▸ **Exercise brief**: Below, locate the line that contains "pos1: [509, 219]". Repeat exactly from that line to the line that contains "pos2: [748, 284]", inclusive, leaving out the pictures.
------------
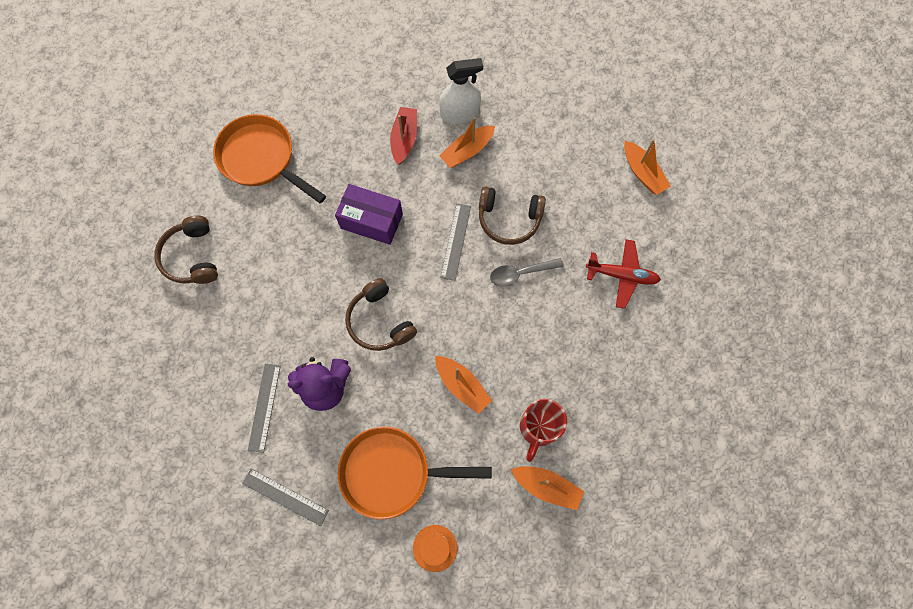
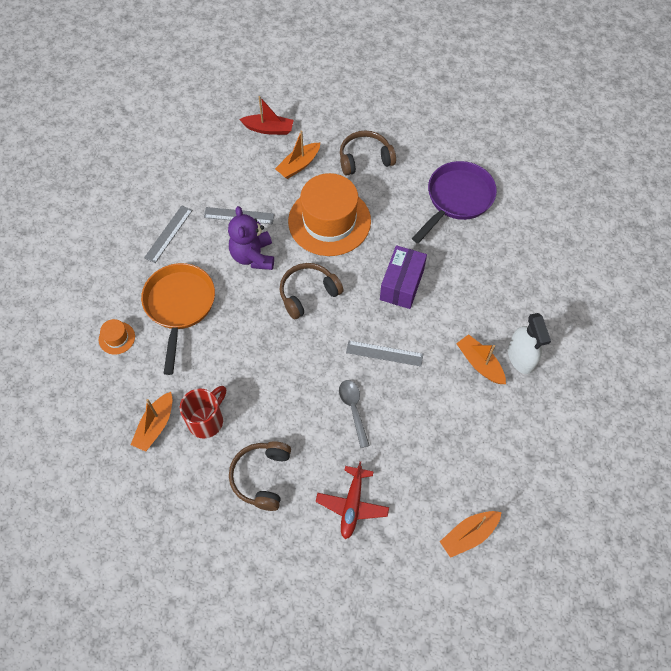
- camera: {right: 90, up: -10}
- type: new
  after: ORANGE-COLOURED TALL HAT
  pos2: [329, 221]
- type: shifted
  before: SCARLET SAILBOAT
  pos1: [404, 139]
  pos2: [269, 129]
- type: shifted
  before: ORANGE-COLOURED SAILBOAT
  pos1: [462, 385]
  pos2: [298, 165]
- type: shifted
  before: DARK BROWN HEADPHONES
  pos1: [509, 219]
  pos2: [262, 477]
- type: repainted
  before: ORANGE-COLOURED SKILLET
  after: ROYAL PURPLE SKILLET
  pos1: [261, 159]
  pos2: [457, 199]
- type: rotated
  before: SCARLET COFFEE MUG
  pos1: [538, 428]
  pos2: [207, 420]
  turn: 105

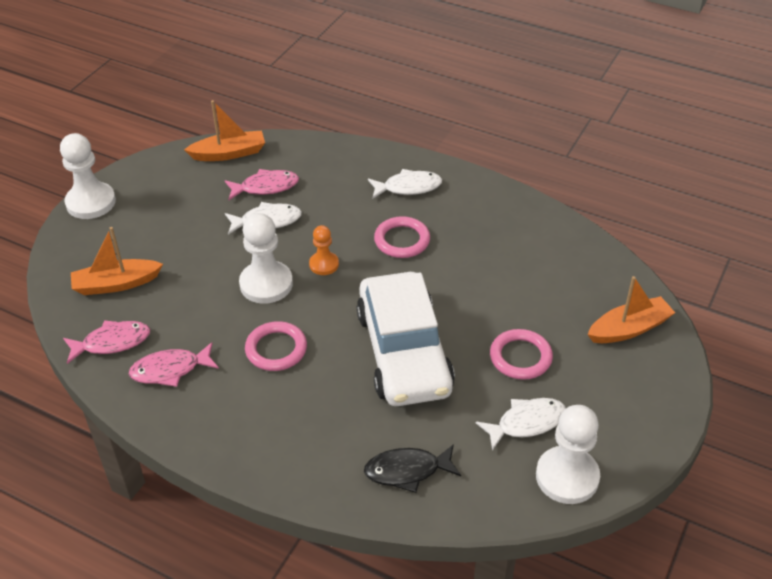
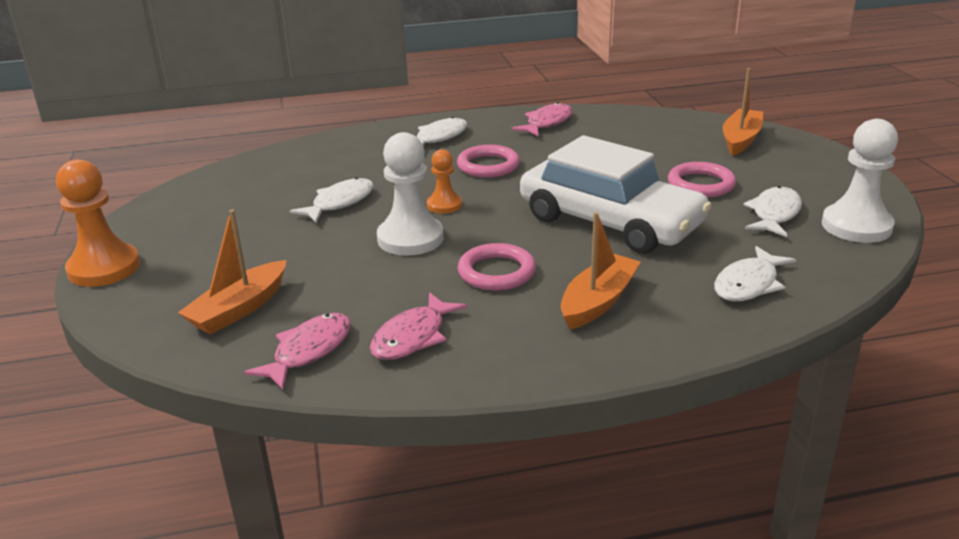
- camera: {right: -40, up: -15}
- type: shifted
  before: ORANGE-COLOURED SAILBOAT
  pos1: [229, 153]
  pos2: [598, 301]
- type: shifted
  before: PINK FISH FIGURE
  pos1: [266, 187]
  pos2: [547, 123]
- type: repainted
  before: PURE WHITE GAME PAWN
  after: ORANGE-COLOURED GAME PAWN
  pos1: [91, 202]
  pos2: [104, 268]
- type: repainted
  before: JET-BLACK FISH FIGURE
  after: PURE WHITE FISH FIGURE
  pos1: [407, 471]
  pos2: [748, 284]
------------
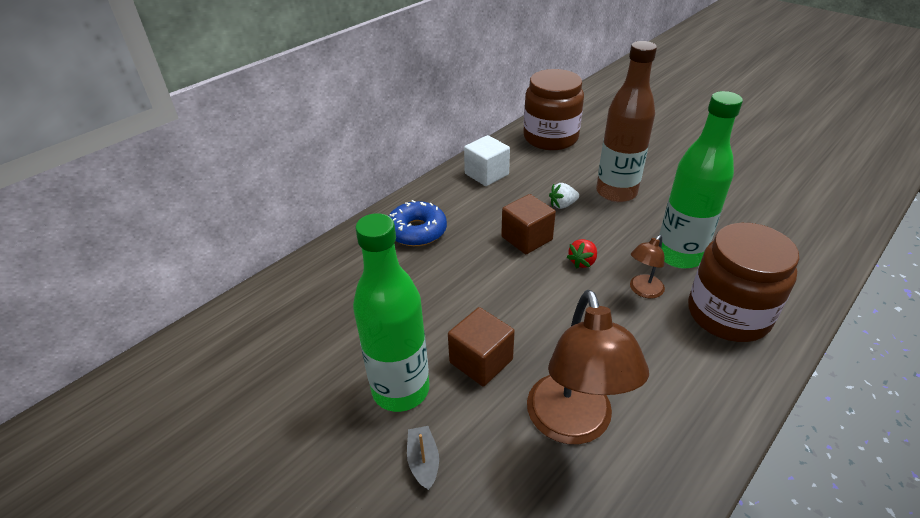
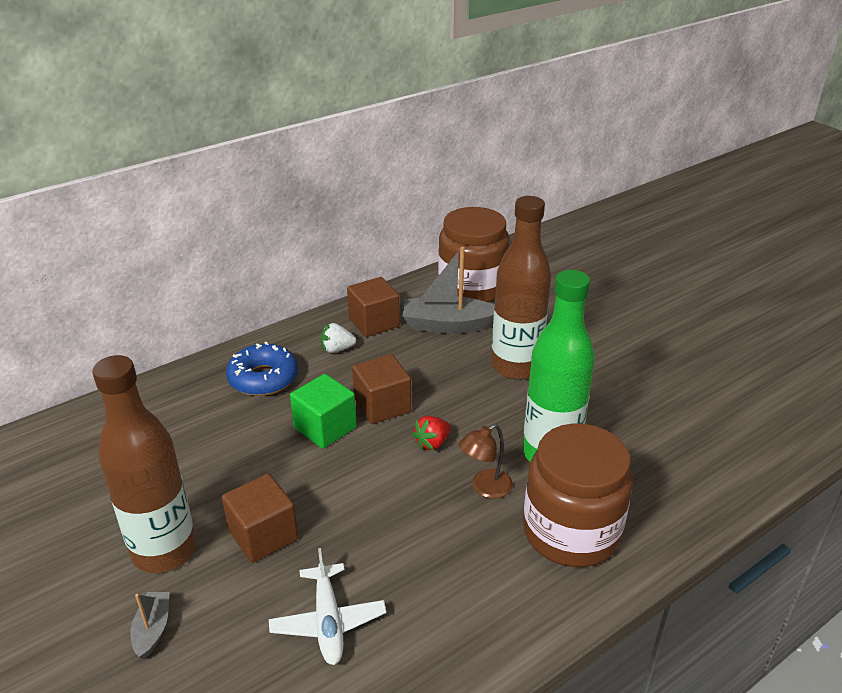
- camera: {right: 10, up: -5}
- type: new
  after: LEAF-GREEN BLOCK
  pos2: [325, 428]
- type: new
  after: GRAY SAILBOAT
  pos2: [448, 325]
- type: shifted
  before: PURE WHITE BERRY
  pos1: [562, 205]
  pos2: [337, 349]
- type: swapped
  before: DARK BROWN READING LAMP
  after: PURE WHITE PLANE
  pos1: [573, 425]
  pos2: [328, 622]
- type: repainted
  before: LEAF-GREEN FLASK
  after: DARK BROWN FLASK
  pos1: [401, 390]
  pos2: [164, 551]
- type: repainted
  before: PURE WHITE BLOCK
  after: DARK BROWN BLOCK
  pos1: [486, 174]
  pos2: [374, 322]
------------
▸ **Solution**:
  pos1: [509, 219]
  pos2: [262, 477]
- type: repainted
  before: ORANGE-COLOURED SKILLET
  after: ROYAL PURPLE SKILLET
  pos1: [261, 159]
  pos2: [457, 199]
- type: rotated
  before: SCARLET COFFEE MUG
  pos1: [538, 428]
  pos2: [207, 420]
  turn: 105

- camera: {right: -40, up: -15}
- type: shifted
  before: ORANGE-COLOURED SAILBOAT
  pos1: [229, 153]
  pos2: [598, 301]
- type: shifted
  before: PINK FISH FIGURE
  pos1: [266, 187]
  pos2: [547, 123]
- type: repainted
  before: PURE WHITE GAME PAWN
  after: ORANGE-COLOURED GAME PAWN
  pos1: [91, 202]
  pos2: [104, 268]
- type: repainted
  before: JET-BLACK FISH FIGURE
  after: PURE WHITE FISH FIGURE
  pos1: [407, 471]
  pos2: [748, 284]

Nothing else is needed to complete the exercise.